▶ _Your task_: In the items below, copy the lines verbatim, beginning with the line that contains "yellow triangle: rotated 36 degrees clockwise" and continuing through the line that contains "green circle: moved 4 px right". Omit the pictures from your answer.

▶ _Stored items_:
__________

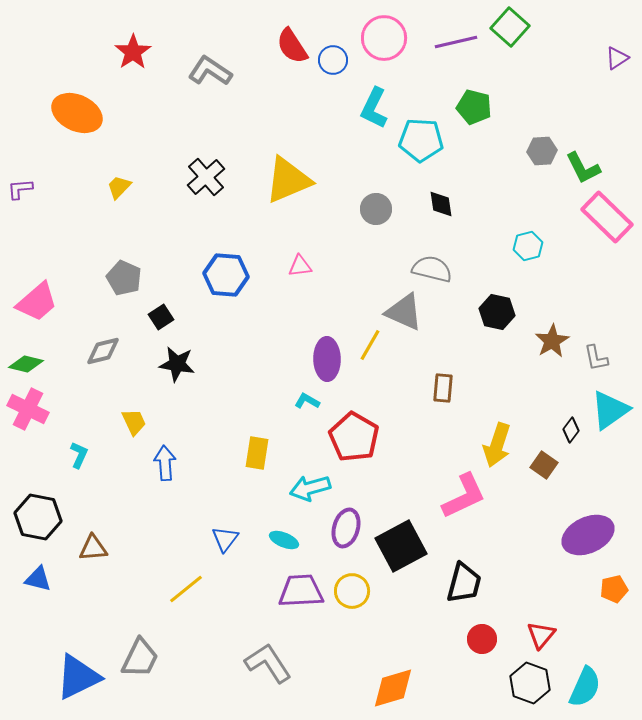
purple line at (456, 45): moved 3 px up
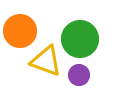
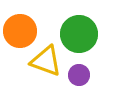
green circle: moved 1 px left, 5 px up
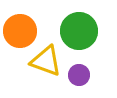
green circle: moved 3 px up
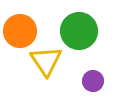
yellow triangle: rotated 36 degrees clockwise
purple circle: moved 14 px right, 6 px down
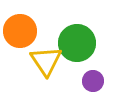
green circle: moved 2 px left, 12 px down
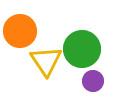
green circle: moved 5 px right, 6 px down
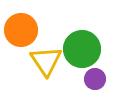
orange circle: moved 1 px right, 1 px up
purple circle: moved 2 px right, 2 px up
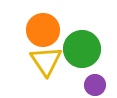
orange circle: moved 22 px right
purple circle: moved 6 px down
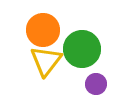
yellow triangle: rotated 12 degrees clockwise
purple circle: moved 1 px right, 1 px up
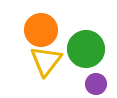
orange circle: moved 2 px left
green circle: moved 4 px right
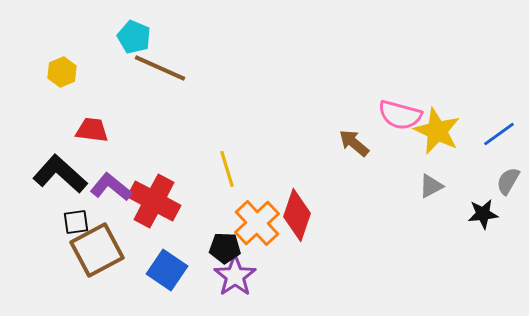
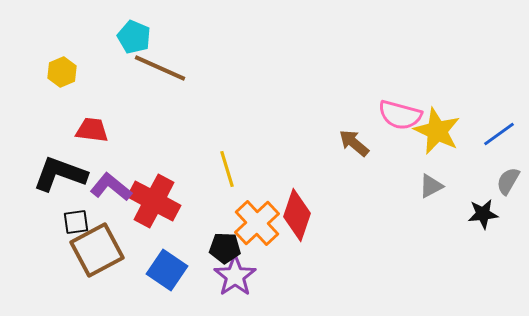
black L-shape: rotated 22 degrees counterclockwise
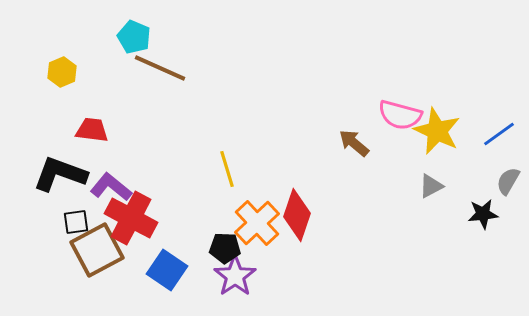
red cross: moved 23 px left, 17 px down
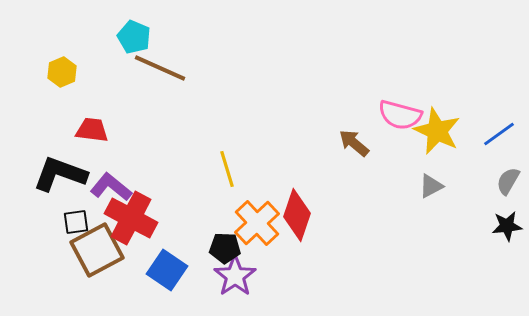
black star: moved 24 px right, 12 px down
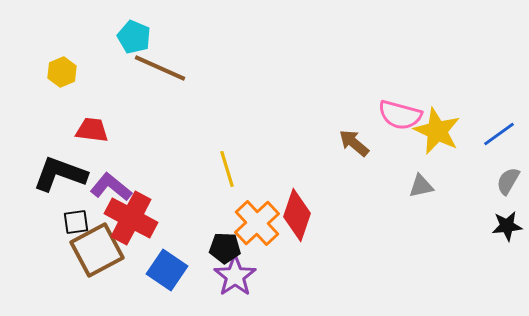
gray triangle: moved 10 px left; rotated 16 degrees clockwise
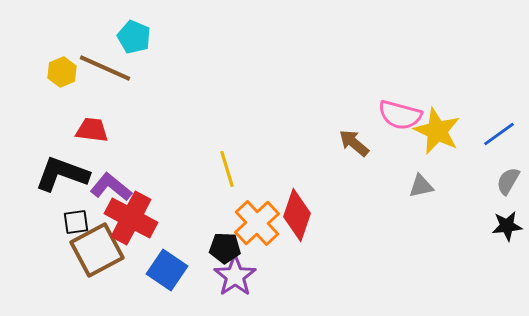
brown line: moved 55 px left
black L-shape: moved 2 px right
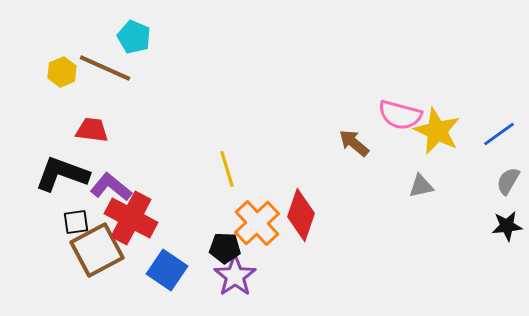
red diamond: moved 4 px right
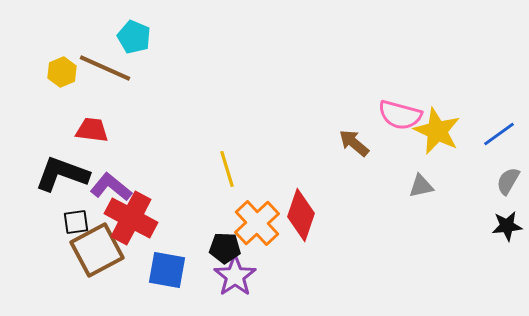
blue square: rotated 24 degrees counterclockwise
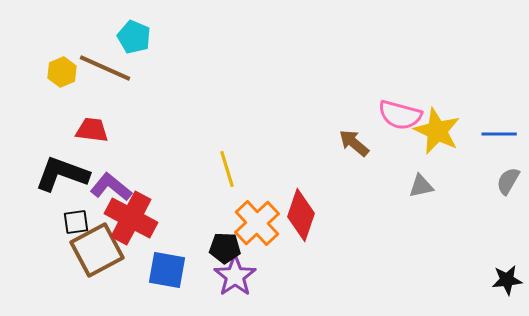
blue line: rotated 36 degrees clockwise
black star: moved 54 px down
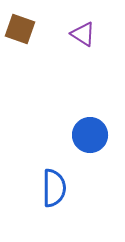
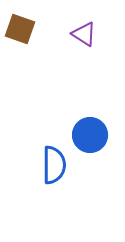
purple triangle: moved 1 px right
blue semicircle: moved 23 px up
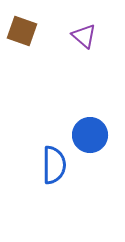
brown square: moved 2 px right, 2 px down
purple triangle: moved 2 px down; rotated 8 degrees clockwise
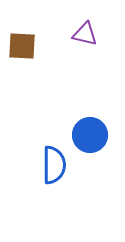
brown square: moved 15 px down; rotated 16 degrees counterclockwise
purple triangle: moved 1 px right, 2 px up; rotated 28 degrees counterclockwise
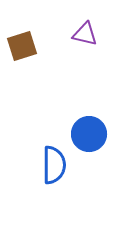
brown square: rotated 20 degrees counterclockwise
blue circle: moved 1 px left, 1 px up
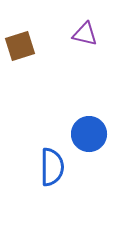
brown square: moved 2 px left
blue semicircle: moved 2 px left, 2 px down
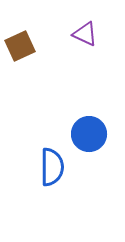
purple triangle: rotated 12 degrees clockwise
brown square: rotated 8 degrees counterclockwise
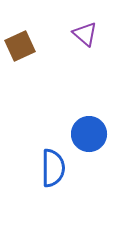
purple triangle: rotated 16 degrees clockwise
blue semicircle: moved 1 px right, 1 px down
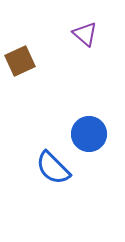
brown square: moved 15 px down
blue semicircle: rotated 135 degrees clockwise
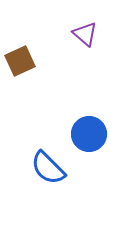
blue semicircle: moved 5 px left
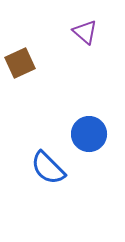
purple triangle: moved 2 px up
brown square: moved 2 px down
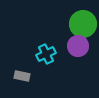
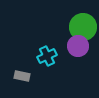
green circle: moved 3 px down
cyan cross: moved 1 px right, 2 px down
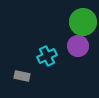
green circle: moved 5 px up
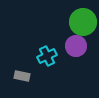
purple circle: moved 2 px left
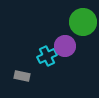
purple circle: moved 11 px left
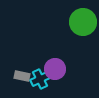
purple circle: moved 10 px left, 23 px down
cyan cross: moved 7 px left, 23 px down
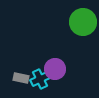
gray rectangle: moved 1 px left, 2 px down
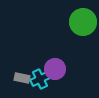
gray rectangle: moved 1 px right
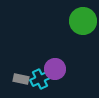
green circle: moved 1 px up
gray rectangle: moved 1 px left, 1 px down
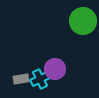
gray rectangle: rotated 21 degrees counterclockwise
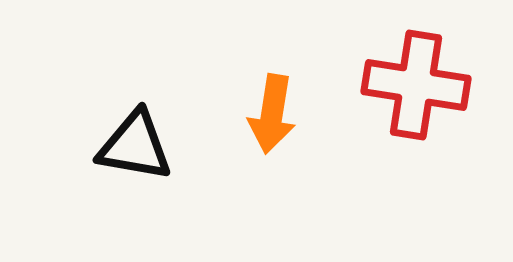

__________

▶ _The reply_:
yellow triangle: rotated 36 degrees clockwise
purple circle: moved 14 px right, 6 px down
green circle: moved 2 px left, 12 px down
green circle: moved 5 px right, 6 px down
orange circle: moved 1 px right, 1 px up
purple circle: moved 2 px right, 2 px up
orange circle: moved 22 px right
purple circle: moved 6 px down
yellow triangle: rotated 12 degrees clockwise
purple circle: moved 1 px right, 1 px up
orange circle: moved 2 px left
green circle: moved 4 px right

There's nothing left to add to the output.